Data shown Block Start

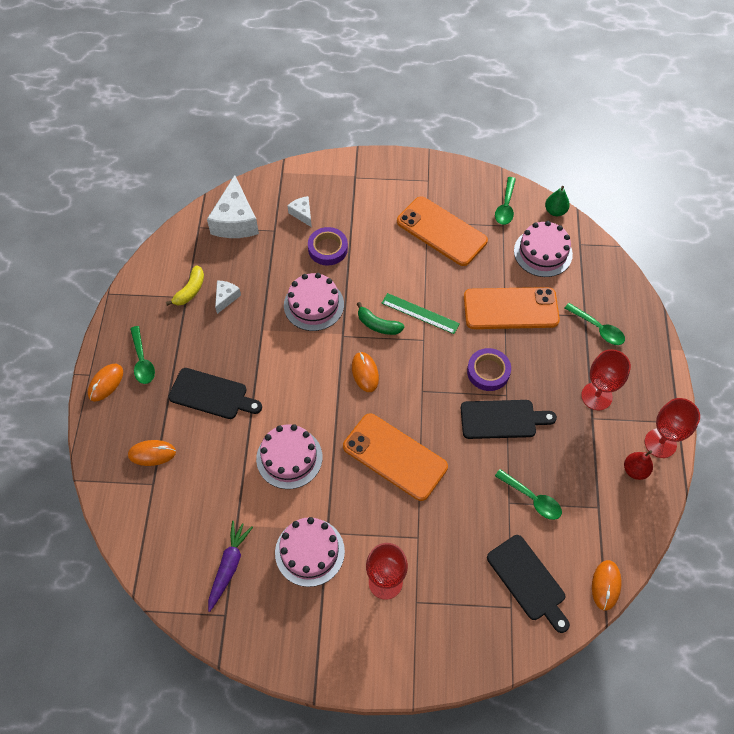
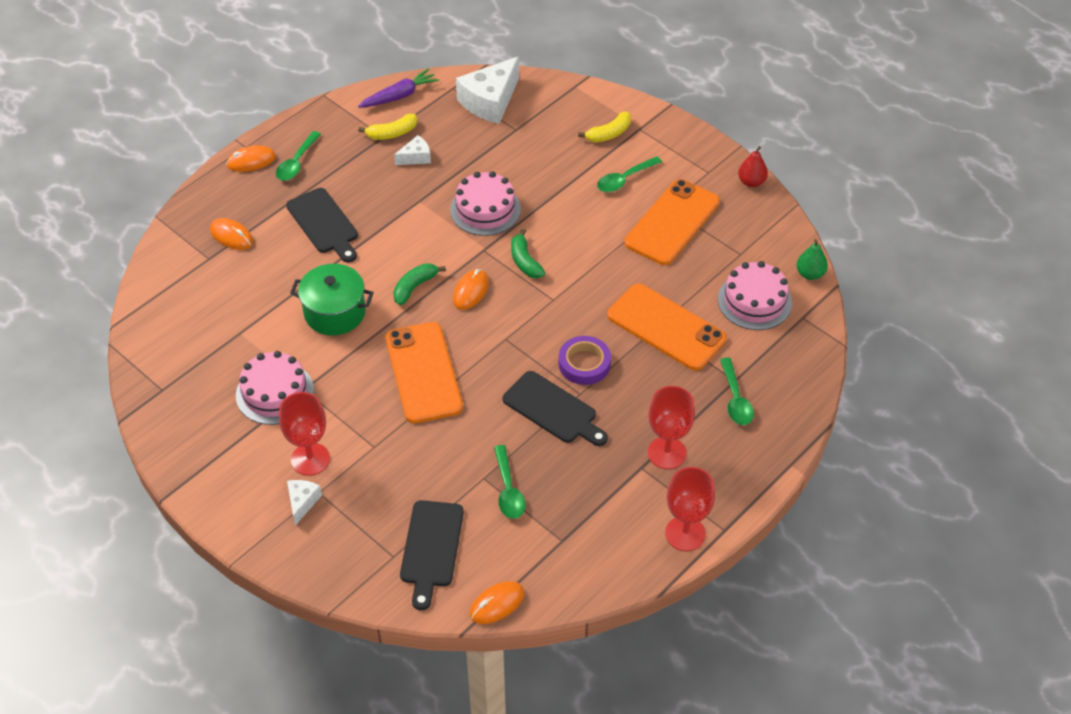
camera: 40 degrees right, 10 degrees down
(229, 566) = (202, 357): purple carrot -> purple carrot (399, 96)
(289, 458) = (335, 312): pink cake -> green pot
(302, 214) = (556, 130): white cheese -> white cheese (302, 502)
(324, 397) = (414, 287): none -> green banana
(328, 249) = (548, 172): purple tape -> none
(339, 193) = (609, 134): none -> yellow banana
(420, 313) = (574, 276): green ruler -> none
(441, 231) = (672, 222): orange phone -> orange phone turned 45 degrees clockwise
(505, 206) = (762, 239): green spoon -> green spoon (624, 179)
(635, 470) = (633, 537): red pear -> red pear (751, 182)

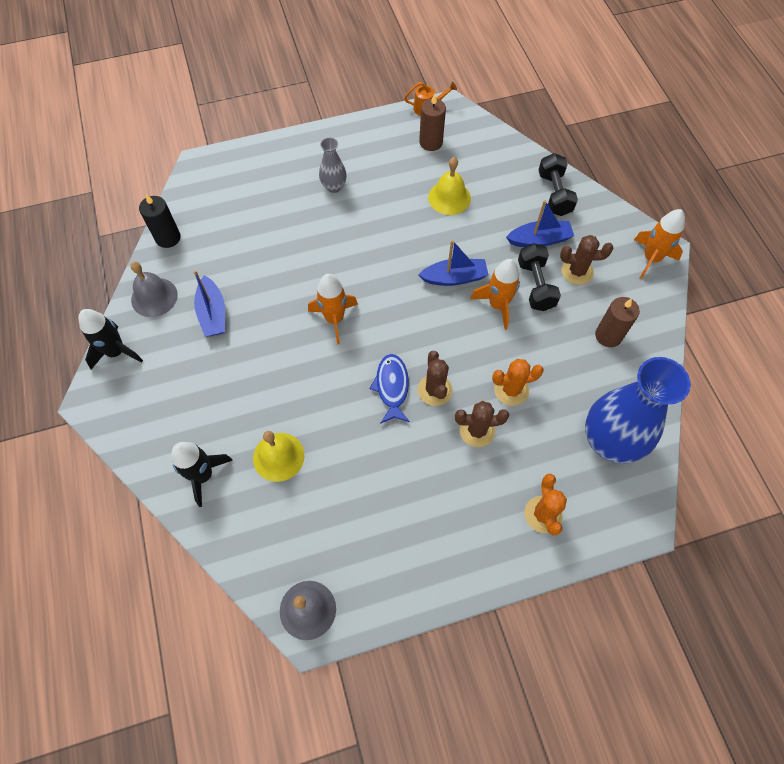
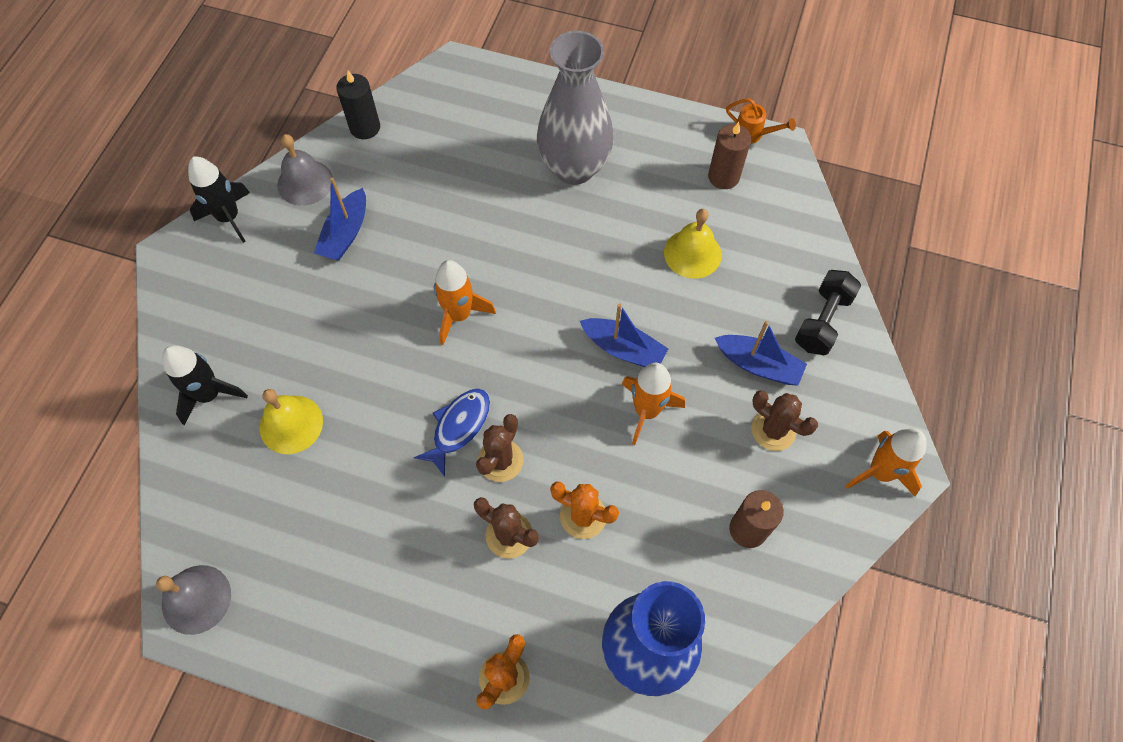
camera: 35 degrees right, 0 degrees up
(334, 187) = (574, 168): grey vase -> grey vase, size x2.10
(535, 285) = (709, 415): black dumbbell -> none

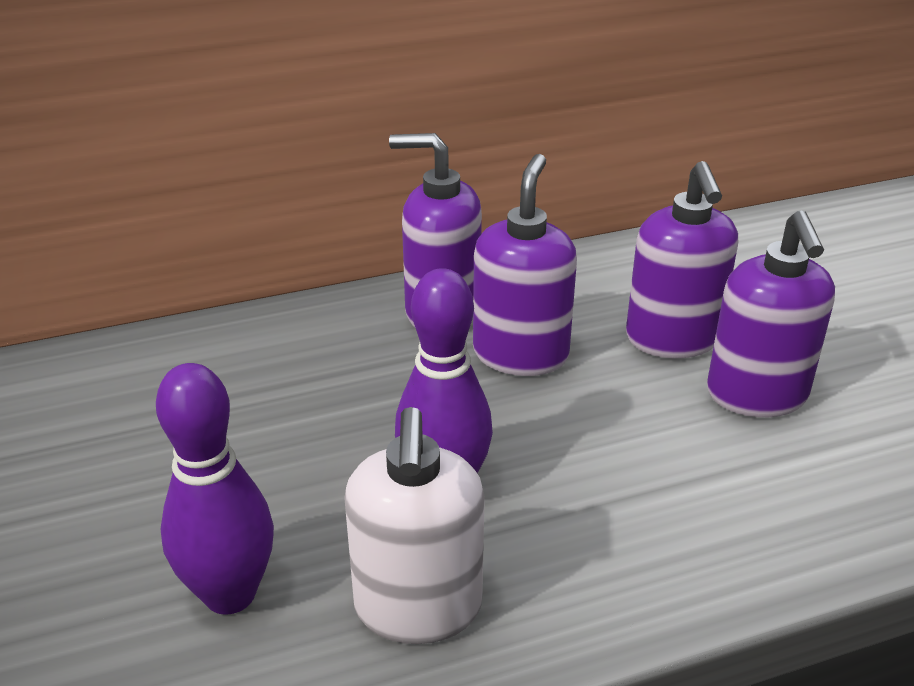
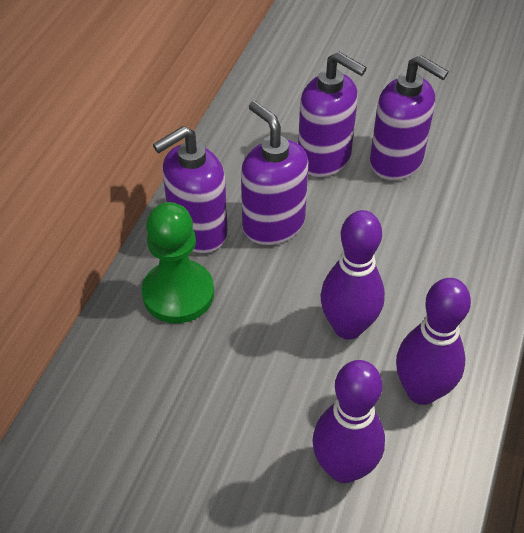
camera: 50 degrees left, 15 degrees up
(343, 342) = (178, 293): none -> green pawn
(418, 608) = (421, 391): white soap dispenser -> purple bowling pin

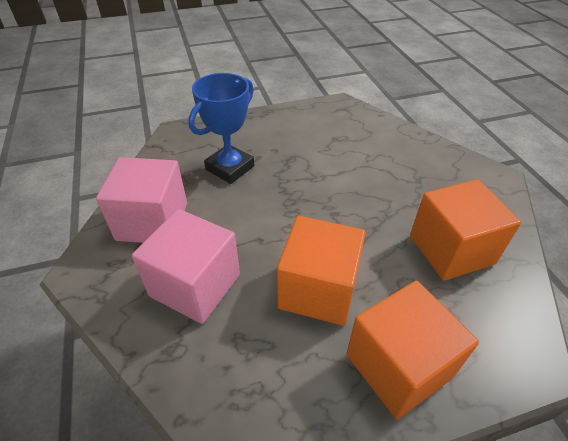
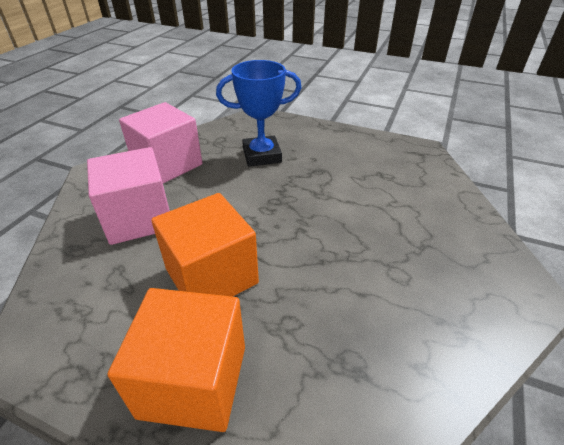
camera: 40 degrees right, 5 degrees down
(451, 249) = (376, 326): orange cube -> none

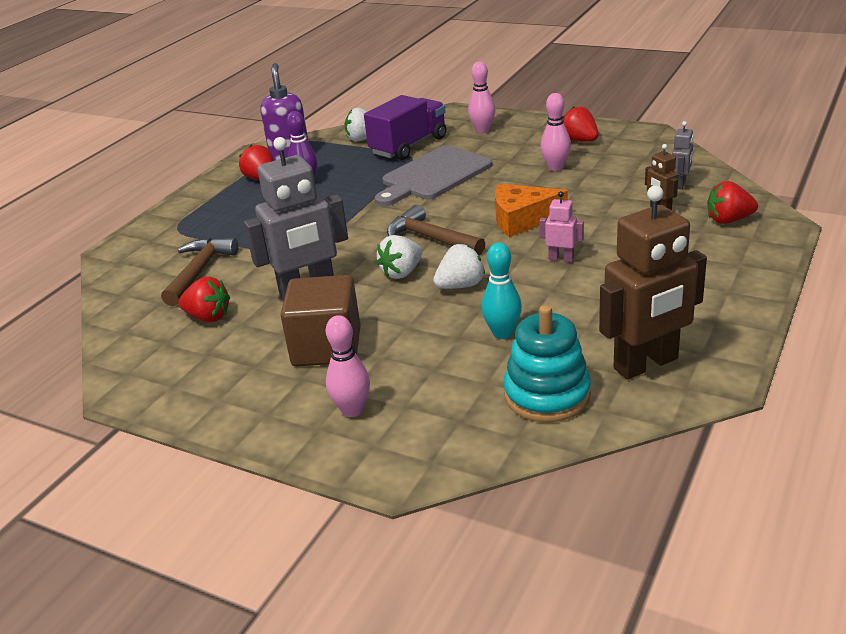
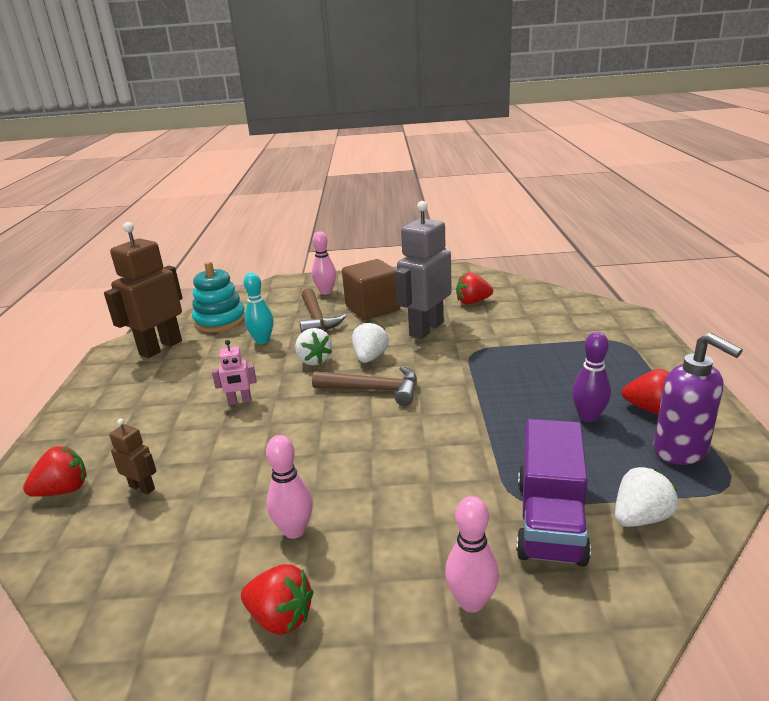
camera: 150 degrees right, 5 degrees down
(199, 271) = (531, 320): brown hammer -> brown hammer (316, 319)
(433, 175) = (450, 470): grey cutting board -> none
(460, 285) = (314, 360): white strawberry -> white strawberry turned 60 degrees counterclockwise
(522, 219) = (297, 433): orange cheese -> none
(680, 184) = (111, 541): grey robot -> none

Data shown Block End

→ **Task details**: If a line in the records above holds the string "orange", copy it.

→ **Task result**:
(441, 231) = (672, 222): orange phone -> orange phone turned 45 degrees clockwise
(451, 249) = (376, 326): orange cube -> none
(522, 219) = (297, 433): orange cheese -> none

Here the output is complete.